▶ _WORK INSTRUCTIONS_:
Would you print the material exactly, starting at its first line and ending at the line holding "video904: [827,306,861,333] ->"?

▶ _GIVEN ENTRIES_:
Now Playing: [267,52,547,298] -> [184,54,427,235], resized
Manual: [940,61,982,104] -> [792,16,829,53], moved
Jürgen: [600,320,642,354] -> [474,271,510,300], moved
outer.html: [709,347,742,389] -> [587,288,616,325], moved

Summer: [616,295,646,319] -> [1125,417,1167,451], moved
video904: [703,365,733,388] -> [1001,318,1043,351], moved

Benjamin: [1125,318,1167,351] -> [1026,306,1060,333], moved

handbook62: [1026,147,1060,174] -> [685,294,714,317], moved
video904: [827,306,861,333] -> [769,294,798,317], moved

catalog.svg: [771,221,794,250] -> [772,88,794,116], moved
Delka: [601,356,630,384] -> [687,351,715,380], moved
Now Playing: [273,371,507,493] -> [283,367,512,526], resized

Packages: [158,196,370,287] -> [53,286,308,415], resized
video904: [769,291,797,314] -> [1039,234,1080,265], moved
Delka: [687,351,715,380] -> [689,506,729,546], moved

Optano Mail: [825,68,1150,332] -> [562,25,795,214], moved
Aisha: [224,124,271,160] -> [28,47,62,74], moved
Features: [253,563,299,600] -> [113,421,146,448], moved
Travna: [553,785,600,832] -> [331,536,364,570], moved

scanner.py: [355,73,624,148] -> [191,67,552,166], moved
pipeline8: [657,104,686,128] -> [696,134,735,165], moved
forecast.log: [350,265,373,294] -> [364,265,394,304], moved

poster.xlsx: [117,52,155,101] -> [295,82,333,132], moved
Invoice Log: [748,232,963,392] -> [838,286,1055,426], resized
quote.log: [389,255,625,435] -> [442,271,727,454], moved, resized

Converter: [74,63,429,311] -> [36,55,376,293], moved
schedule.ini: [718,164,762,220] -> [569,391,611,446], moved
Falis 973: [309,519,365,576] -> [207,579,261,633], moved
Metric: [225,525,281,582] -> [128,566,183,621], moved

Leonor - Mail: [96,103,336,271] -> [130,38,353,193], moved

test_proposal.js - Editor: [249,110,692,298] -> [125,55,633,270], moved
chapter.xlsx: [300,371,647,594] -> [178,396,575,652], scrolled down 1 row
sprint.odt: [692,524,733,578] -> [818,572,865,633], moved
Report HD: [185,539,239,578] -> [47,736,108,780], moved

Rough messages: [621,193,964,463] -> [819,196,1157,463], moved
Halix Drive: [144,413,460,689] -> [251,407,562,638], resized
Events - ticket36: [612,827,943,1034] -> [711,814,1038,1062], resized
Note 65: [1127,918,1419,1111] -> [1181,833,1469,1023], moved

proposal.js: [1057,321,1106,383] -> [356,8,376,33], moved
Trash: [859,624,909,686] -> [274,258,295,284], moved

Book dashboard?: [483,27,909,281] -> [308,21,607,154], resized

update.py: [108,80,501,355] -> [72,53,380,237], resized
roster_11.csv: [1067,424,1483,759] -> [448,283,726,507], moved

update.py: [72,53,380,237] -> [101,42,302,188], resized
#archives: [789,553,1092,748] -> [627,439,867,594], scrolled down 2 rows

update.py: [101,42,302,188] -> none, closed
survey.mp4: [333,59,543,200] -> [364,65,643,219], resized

▶ _RESPONSE FOR THIS EXERCISE_:
Now Playing: [267,52,547,298] -> [184,54,427,235], resized
Manual: [940,61,982,104] -> [792,16,829,53], moved
Jürgen: [600,320,642,354] -> [474,271,510,300], moved
outer.html: [709,347,742,389] -> [587,288,616,325], moved

Summer: [616,295,646,319] -> [1125,417,1167,451], moved
video904: [703,365,733,388] -> [1001,318,1043,351], moved

Benjamin: [1125,318,1167,351] -> [1026,306,1060,333], moved

handbook62: [1026,147,1060,174] -> [685,294,714,317], moved
video904: [827,306,861,333] -> [769,294,798,317], moved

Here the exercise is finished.